▶ **Directions**
Give again, exactly as they appear, only the lines from the one containing "moved,Klebestift/grün,(474 266 495" through the last line of the material below.

▶ **Supplied data**
________
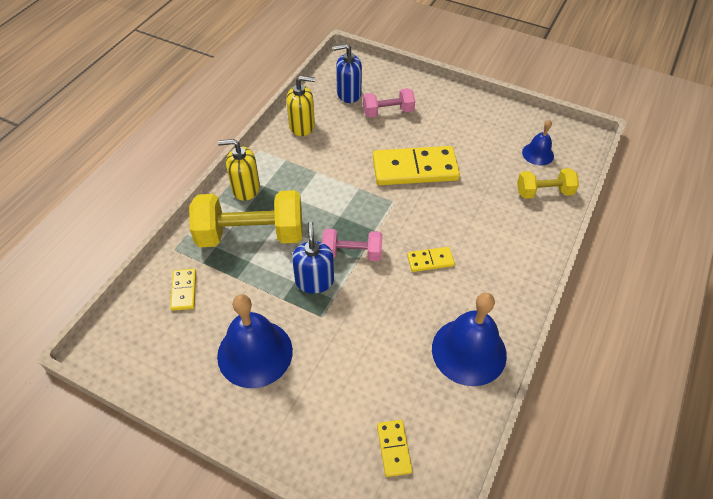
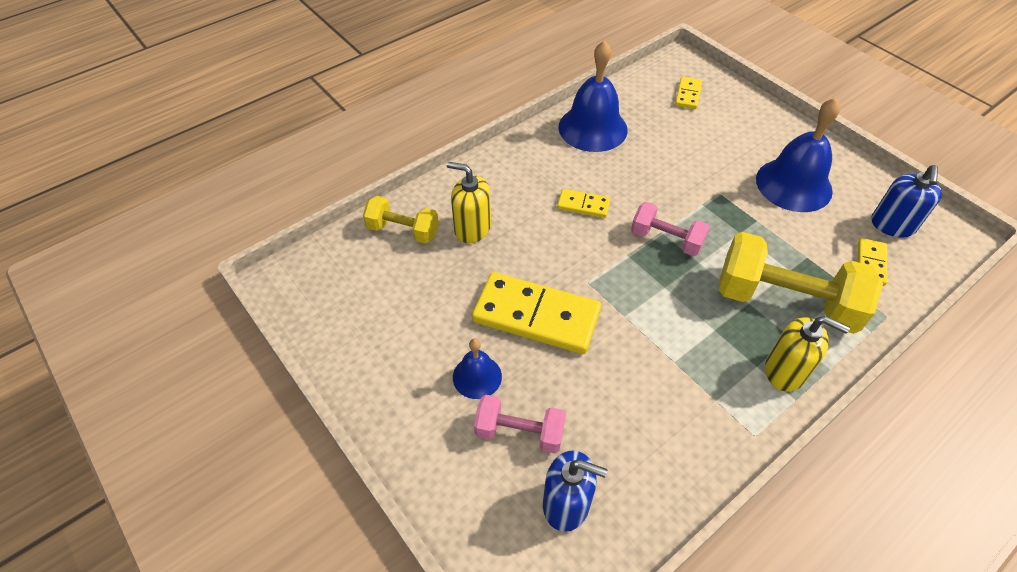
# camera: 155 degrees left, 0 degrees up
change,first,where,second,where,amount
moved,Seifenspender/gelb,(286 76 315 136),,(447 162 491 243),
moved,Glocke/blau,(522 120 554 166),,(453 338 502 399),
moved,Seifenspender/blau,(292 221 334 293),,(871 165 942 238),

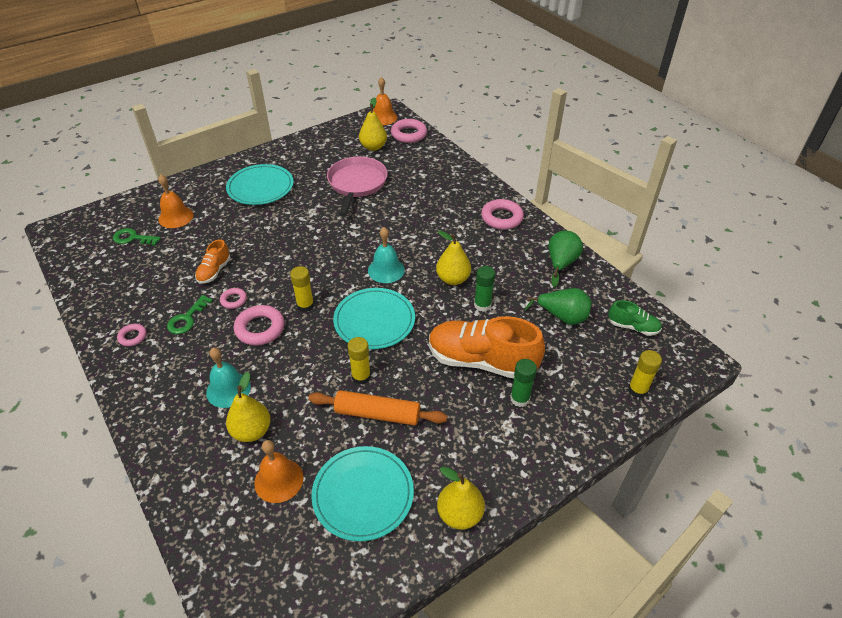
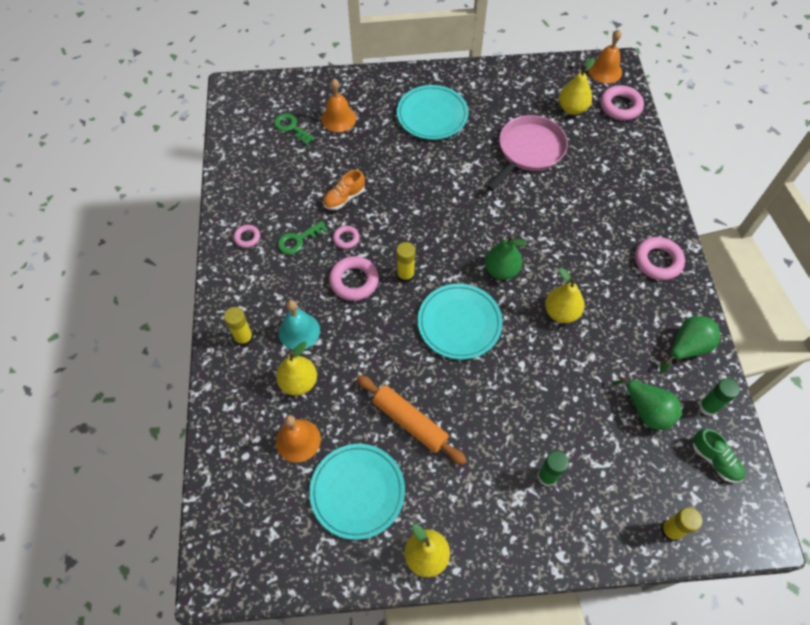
# camera: 30 degrees right, 15 degrees up
change,first,where,second,where,amount
replaced,Glocke/türkis,(368 227 405 283),Birne/grün,(485 236 527 280),
moved,Klebestift/grün,(474 266 495 312),,(699 378 740 416),
removed,Schuh/orange,(429 316 545 378),,,
moved,Klebestift/gelb,(348 337 371 385),,(224 307 253 347),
________
▶ **Solution to this task**
moved,Klebestift/grün,(474 266 495 312),,(699 378 740 416),
removed,Schuh/orange,(429 316 545 378),,,
moved,Klebestift/gelb,(348 337 371 385),,(224 307 253 347),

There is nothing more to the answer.